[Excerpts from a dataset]

§ §

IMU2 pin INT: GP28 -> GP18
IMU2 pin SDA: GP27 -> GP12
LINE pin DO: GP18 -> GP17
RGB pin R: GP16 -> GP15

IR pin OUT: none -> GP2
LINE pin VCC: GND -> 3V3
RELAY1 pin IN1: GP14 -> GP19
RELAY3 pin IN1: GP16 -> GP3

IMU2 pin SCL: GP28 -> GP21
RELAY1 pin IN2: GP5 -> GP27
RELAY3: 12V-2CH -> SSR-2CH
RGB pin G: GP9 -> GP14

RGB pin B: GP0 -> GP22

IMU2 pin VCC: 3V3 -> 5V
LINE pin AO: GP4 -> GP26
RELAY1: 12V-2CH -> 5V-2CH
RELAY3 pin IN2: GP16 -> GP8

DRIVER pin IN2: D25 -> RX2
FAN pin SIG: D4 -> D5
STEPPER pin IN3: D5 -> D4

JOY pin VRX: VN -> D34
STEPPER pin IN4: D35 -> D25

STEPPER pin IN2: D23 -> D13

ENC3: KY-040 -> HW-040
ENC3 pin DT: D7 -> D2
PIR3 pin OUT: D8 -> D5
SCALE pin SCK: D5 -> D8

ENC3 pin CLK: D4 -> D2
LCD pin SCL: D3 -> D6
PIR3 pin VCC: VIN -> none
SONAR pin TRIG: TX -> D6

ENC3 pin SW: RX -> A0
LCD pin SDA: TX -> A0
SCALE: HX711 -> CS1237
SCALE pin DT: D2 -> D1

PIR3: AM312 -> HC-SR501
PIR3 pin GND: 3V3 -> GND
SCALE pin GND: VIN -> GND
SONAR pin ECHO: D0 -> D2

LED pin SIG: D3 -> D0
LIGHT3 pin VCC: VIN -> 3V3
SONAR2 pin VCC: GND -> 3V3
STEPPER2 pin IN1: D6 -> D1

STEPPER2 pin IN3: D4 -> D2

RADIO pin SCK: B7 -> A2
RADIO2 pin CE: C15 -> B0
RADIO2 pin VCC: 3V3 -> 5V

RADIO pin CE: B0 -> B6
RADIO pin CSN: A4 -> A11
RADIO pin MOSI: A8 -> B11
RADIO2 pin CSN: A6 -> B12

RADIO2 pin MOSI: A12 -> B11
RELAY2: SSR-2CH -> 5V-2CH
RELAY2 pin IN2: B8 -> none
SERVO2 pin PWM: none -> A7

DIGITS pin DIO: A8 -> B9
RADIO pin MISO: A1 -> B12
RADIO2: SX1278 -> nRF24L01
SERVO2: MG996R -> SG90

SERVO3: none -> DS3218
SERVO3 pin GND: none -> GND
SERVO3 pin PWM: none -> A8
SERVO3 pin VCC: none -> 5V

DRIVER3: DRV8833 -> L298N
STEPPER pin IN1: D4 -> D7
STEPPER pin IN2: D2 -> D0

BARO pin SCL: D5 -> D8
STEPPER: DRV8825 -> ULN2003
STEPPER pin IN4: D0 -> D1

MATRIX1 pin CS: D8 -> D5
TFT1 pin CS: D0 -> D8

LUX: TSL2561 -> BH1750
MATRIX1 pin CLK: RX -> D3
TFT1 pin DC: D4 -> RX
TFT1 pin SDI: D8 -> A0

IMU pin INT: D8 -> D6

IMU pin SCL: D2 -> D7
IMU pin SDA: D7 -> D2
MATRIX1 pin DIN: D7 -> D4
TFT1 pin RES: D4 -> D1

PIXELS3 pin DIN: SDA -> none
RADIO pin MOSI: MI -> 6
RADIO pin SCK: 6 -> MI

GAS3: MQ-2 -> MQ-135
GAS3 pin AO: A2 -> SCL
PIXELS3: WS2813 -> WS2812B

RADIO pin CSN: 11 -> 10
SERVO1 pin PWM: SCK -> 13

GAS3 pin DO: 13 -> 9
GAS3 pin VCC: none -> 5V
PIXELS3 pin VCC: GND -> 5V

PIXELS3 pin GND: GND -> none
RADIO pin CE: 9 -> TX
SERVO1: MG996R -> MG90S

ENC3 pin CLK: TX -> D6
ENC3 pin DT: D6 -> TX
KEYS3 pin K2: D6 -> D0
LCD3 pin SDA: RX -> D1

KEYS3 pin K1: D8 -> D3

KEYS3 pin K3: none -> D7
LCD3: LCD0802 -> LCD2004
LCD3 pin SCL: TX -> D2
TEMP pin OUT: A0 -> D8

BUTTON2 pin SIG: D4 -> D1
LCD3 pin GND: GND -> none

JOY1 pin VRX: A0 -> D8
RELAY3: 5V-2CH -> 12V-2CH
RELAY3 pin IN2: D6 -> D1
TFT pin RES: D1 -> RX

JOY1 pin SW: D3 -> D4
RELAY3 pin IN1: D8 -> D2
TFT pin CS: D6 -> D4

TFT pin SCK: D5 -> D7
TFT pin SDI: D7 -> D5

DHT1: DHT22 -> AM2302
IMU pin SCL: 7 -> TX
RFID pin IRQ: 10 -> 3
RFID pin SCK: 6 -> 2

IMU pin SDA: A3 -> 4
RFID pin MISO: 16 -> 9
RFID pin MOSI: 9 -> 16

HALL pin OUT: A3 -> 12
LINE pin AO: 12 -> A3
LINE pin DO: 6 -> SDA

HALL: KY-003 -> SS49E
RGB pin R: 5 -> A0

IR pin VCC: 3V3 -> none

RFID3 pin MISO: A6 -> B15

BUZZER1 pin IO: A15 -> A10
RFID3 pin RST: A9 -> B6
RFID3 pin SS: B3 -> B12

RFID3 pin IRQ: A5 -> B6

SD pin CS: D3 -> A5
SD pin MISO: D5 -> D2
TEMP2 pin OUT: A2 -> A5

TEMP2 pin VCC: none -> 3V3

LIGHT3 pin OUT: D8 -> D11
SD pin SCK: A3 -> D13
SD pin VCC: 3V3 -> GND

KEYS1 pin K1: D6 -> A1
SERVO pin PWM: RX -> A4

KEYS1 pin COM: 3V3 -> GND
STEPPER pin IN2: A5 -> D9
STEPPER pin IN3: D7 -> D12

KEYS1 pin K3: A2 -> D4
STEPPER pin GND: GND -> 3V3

§ §

Print out all the entries above exactly.

IMU2 pin INT: GP28 -> GP18
IMU2 pin SDA: GP27 -> GP12
LINE pin DO: GP18 -> GP17
RGB pin R: GP16 -> GP15

IR pin OUT: none -> GP2
LINE pin VCC: GND -> 3V3
RELAY1 pin IN1: GP14 -> GP19
RELAY3 pin IN1: GP16 -> GP3

IMU2 pin SCL: GP28 -> GP21
RELAY1 pin IN2: GP5 -> GP27
RELAY3: 12V-2CH -> SSR-2CH
RGB pin G: GP9 -> GP14

RGB pin B: GP0 -> GP22

IMU2 pin VCC: 3V3 -> 5V
LINE pin AO: GP4 -> GP26
RELAY1: 12V-2CH -> 5V-2CH
RELAY3 pin IN2: GP16 -> GP8

DRIVER pin IN2: D25 -> RX2
FAN pin SIG: D4 -> D5
STEPPER pin IN3: D5 -> D4

JOY pin VRX: VN -> D34
STEPPER pin IN4: D35 -> D25

STEPPER pin IN2: D23 -> D13

ENC3: KY-040 -> HW-040
ENC3 pin DT: D7 -> D2
PIR3 pin OUT: D8 -> D5
SCALE pin SCK: D5 -> D8

ENC3 pin CLK: D4 -> D2
LCD pin SCL: D3 -> D6
PIR3 pin VCC: VIN -> none
SONAR pin TRIG: TX -> D6

ENC3 pin SW: RX -> A0
LCD pin SDA: TX -> A0
SCALE: HX711 -> CS1237
SCALE pin DT: D2 -> D1

PIR3: AM312 -> HC-SR501
PIR3 pin GND: 3V3 -> GND
SCALE pin GND: VIN -> GND
SONAR pin ECHO: D0 -> D2

LED pin SIG: D3 -> D0
LIGHT3 pin VCC: VIN -> 3V3
SONAR2 pin VCC: GND -> 3V3
STEPPER2 pin IN1: D6 -> D1

STEPPER2 pin IN3: D4 -> D2

RADIO pin SCK: B7 -> A2
RADIO2 pin CE: C15 -> B0
RADIO2 pin VCC: 3V3 -> 5V

RADIO pin CE: B0 -> B6
RADIO pin CSN: A4 -> A11
RADIO pin MOSI: A8 -> B11
RADIO2 pin CSN: A6 -> B12

RADIO2 pin MOSI: A12 -> B11
RELAY2: SSR-2CH -> 5V-2CH
RELAY2 pin IN2: B8 -> none
SERVO2 pin PWM: none -> A7

DIGITS pin DIO: A8 -> B9
RADIO pin MISO: A1 -> B12
RADIO2: SX1278 -> nRF24L01
SERVO2: MG996R -> SG90

SERVO3: none -> DS3218
SERVO3 pin GND: none -> GND
SERVO3 pin PWM: none -> A8
SERVO3 pin VCC: none -> 5V

DRIVER3: DRV8833 -> L298N
STEPPER pin IN1: D4 -> D7
STEPPER pin IN2: D2 -> D0

BARO pin SCL: D5 -> D8
STEPPER: DRV8825 -> ULN2003
STEPPER pin IN4: D0 -> D1

MATRIX1 pin CS: D8 -> D5
TFT1 pin CS: D0 -> D8

LUX: TSL2561 -> BH1750
MATRIX1 pin CLK: RX -> D3
TFT1 pin DC: D4 -> RX
TFT1 pin SDI: D8 -> A0

IMU pin INT: D8 -> D6

IMU pin SCL: D2 -> D7
IMU pin SDA: D7 -> D2
MATRIX1 pin DIN: D7 -> D4
TFT1 pin RES: D4 -> D1

PIXELS3 pin DIN: SDA -> none
RADIO pin MOSI: MI -> 6
RADIO pin SCK: 6 -> MI

GAS3: MQ-2 -> MQ-135
GAS3 pin AO: A2 -> SCL
PIXELS3: WS2813 -> WS2812B

RADIO pin CSN: 11 -> 10
SERVO1 pin PWM: SCK -> 13

GAS3 pin DO: 13 -> 9
GAS3 pin VCC: none -> 5V
PIXELS3 pin VCC: GND -> 5V

PIXELS3 pin GND: GND -> none
RADIO pin CE: 9 -> TX
SERVO1: MG996R -> MG90S

ENC3 pin CLK: TX -> D6
ENC3 pin DT: D6 -> TX
KEYS3 pin K2: D6 -> D0
LCD3 pin SDA: RX -> D1

KEYS3 pin K1: D8 -> D3

KEYS3 pin K3: none -> D7
LCD3: LCD0802 -> LCD2004
LCD3 pin SCL: TX -> D2
TEMP pin OUT: A0 -> D8

BUTTON2 pin SIG: D4 -> D1
LCD3 pin GND: GND -> none

JOY1 pin VRX: A0 -> D8
RELAY3: 5V-2CH -> 12V-2CH
RELAY3 pin IN2: D6 -> D1
TFT pin RES: D1 -> RX

JOY1 pin SW: D3 -> D4
RELAY3 pin IN1: D8 -> D2
TFT pin CS: D6 -> D4

TFT pin SCK: D5 -> D7
TFT pin SDI: D7 -> D5

DHT1: DHT22 -> AM2302
IMU pin SCL: 7 -> TX
RFID pin IRQ: 10 -> 3
RFID pin SCK: 6 -> 2

IMU pin SDA: A3 -> 4
RFID pin MISO: 16 -> 9
RFID pin MOSI: 9 -> 16

HALL pin OUT: A3 -> 12
LINE pin AO: 12 -> A3
LINE pin DO: 6 -> SDA

HALL: KY-003 -> SS49E
RGB pin R: 5 -> A0

IR pin VCC: 3V3 -> none

RFID3 pin MISO: A6 -> B15

BUZZER1 pin IO: A15 -> A10
RFID3 pin RST: A9 -> B6
RFID3 pin SS: B3 -> B12

RFID3 pin IRQ: A5 -> B6

SD pin CS: D3 -> A5
SD pin MISO: D5 -> D2
TEMP2 pin OUT: A2 -> A5

TEMP2 pin VCC: none -> 3V3

LIGHT3 pin OUT: D8 -> D11
SD pin SCK: A3 -> D13
SD pin VCC: 3V3 -> GND

KEYS1 pin K1: D6 -> A1
SERVO pin PWM: RX -> A4

KEYS1 pin COM: 3V3 -> GND
STEPPER pin IN2: A5 -> D9
STEPPER pin IN3: D7 -> D12

KEYS1 pin K3: A2 -> D4
STEPPER pin GND: GND -> 3V3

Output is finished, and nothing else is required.